> **Exercise prompt**
Find "orange cake: 1 -> 0" and "white light bulb: 4 -> 5" in the records below. Copy the lines holding them and every line between, exactly, and no others.

(Record extracts begins)

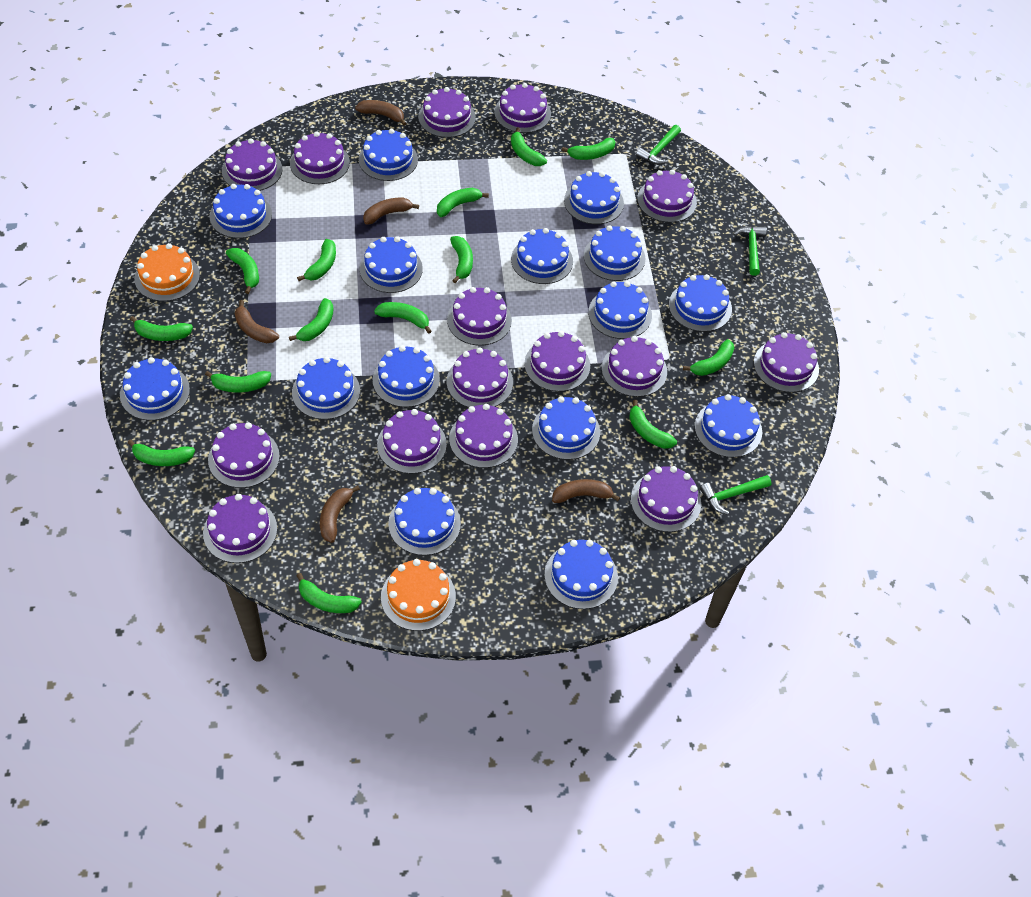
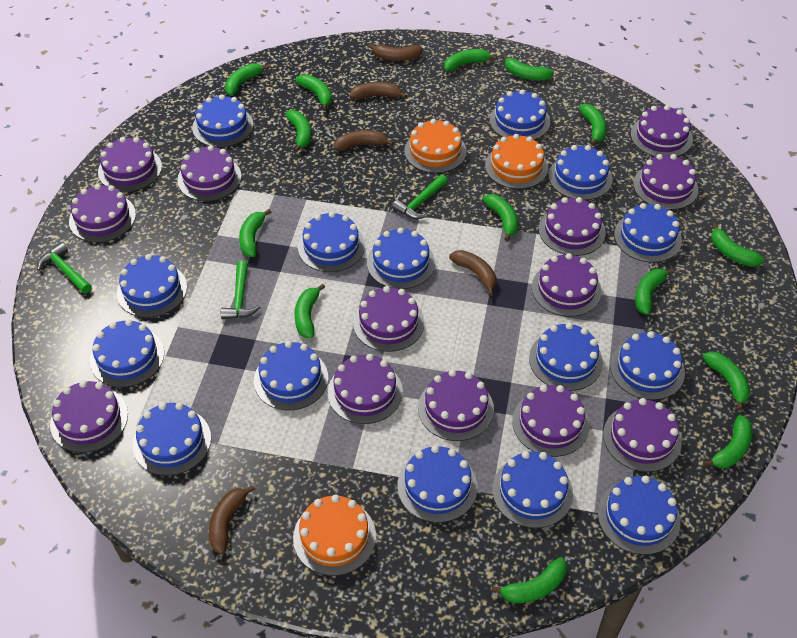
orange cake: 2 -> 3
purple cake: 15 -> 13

(Record extracts ends)
(Record extracts begins)

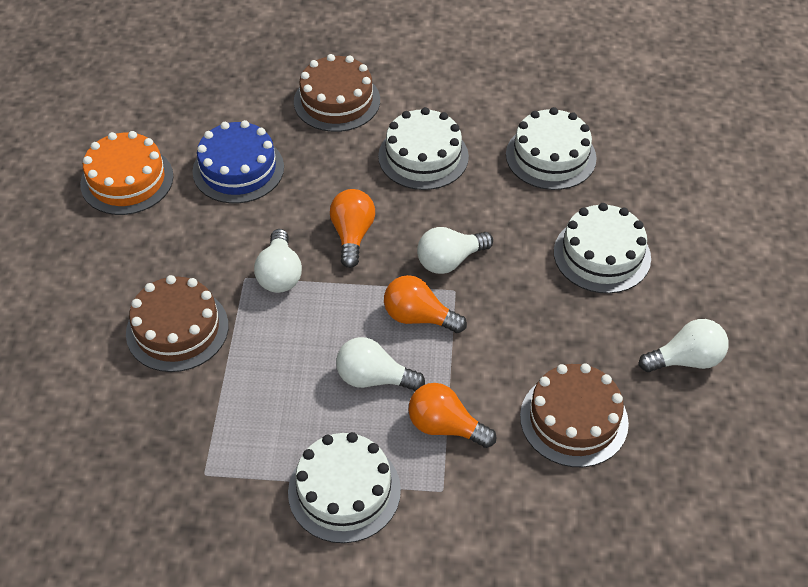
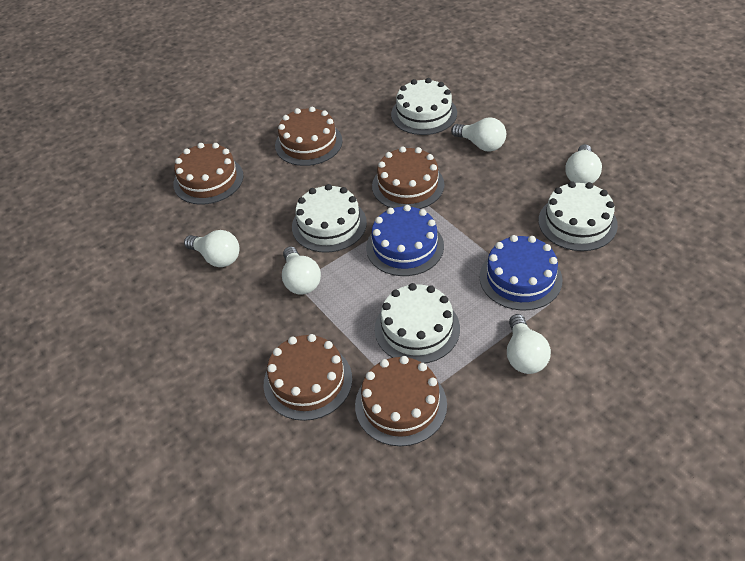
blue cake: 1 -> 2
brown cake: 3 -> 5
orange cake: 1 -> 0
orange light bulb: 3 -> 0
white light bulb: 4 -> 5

(Record extracts ends)

> **Result for this task**
orange cake: 1 -> 0
orange light bulb: 3 -> 0
white light bulb: 4 -> 5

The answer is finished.